Read through the material below and find each line that has the word "blue"; copy it.

[[ INFORMATION SUPPLIED, beginning ]]

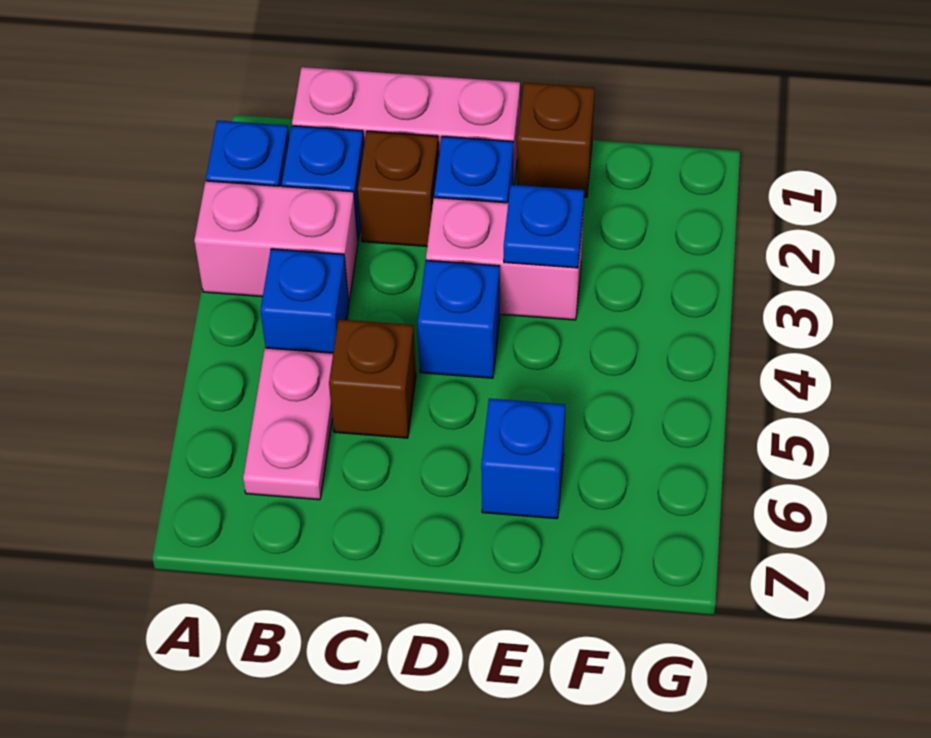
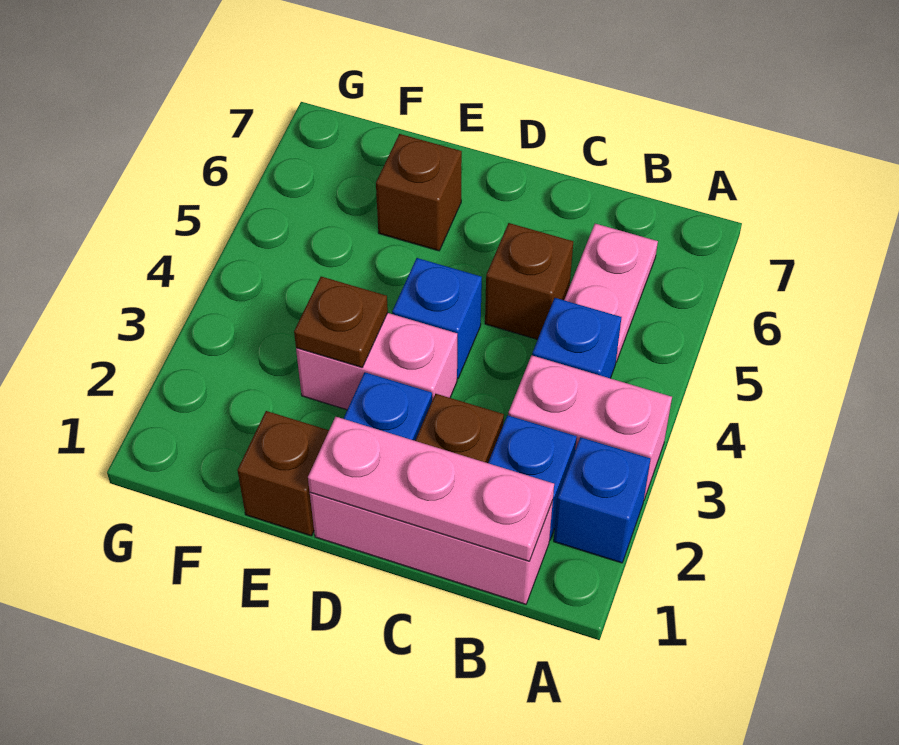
none -> pink plate B1:D1 level 2
blue plate E3 level 2 -> brown plate E3 level 2
blue brick E6 level 1 -> brown brick E6 level 1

[[ INFORMATION SUPPLIED, end ]]

### EXERCISE RESULT:
blue plate E3 level 2 -> brown plate E3 level 2
blue brick E6 level 1 -> brown brick E6 level 1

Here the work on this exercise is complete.